**What you need to do:** Render the records from the line containing "21: 5:28 -> 7:37" up to and including their final line as a JSON list of strings, one string per line, skipping blank lines. Leave the pictures out of the list.

##############################

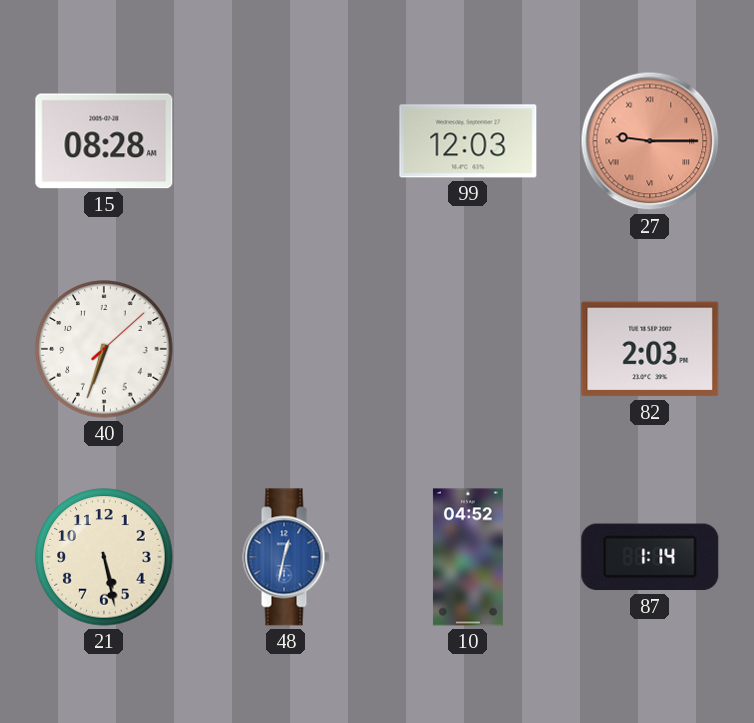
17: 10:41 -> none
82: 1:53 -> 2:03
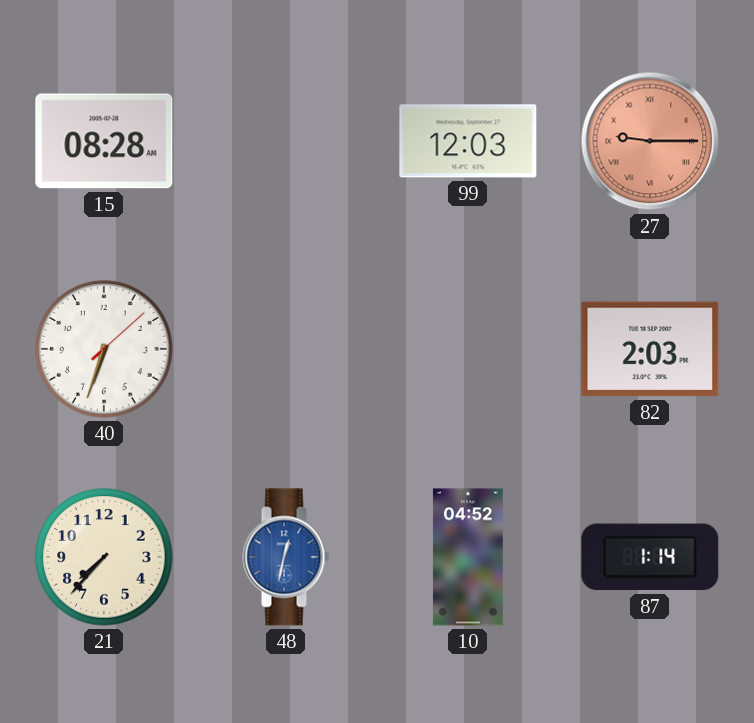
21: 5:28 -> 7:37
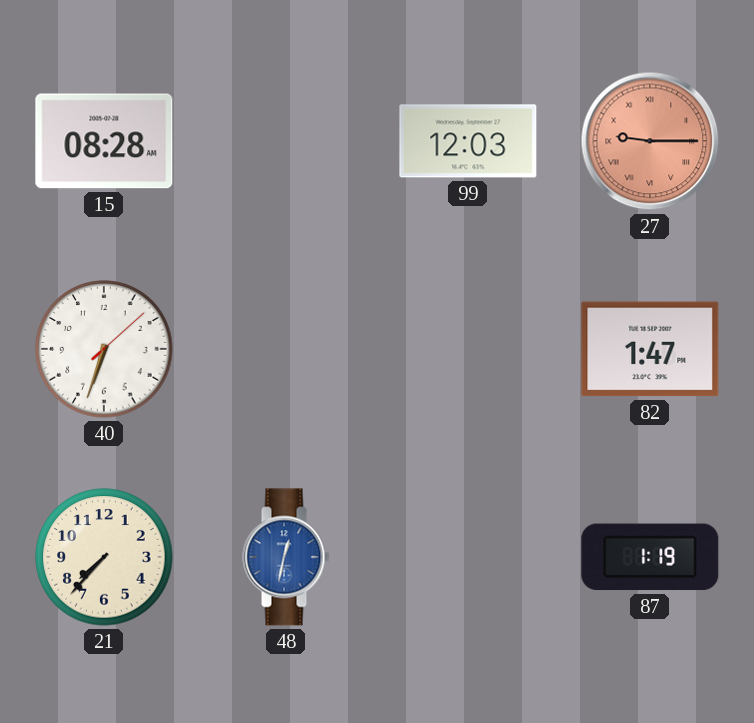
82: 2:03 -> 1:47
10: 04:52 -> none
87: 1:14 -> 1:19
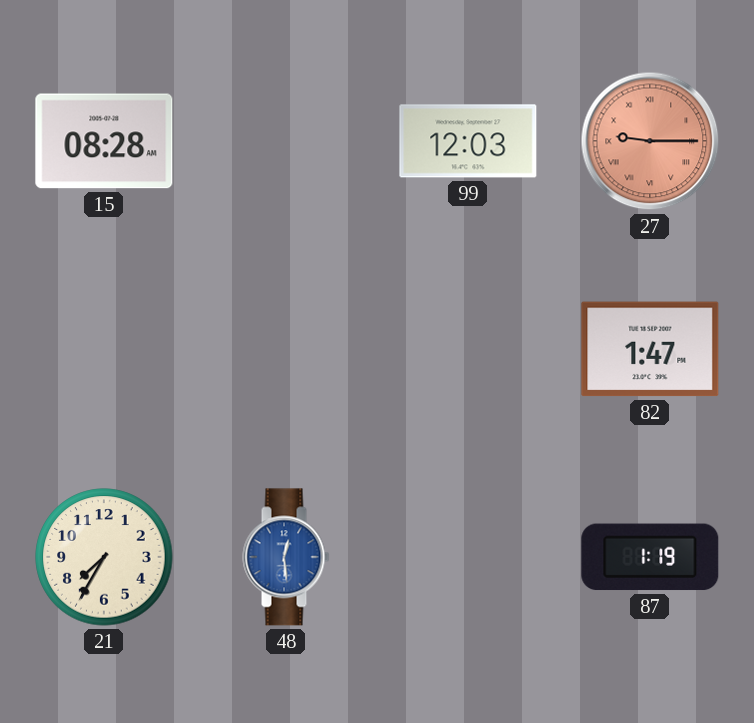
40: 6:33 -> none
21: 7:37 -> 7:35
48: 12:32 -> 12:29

##############################

**Response:**
[
  "21: 5:28 -> 7:37",
  "82: 2:03 -> 1:47",
  "10: 04:52 -> none",
  "87: 1:14 -> 1:19",
  "40: 6:33 -> none",
  "21: 7:37 -> 7:35",
  "48: 12:32 -> 12:29"
]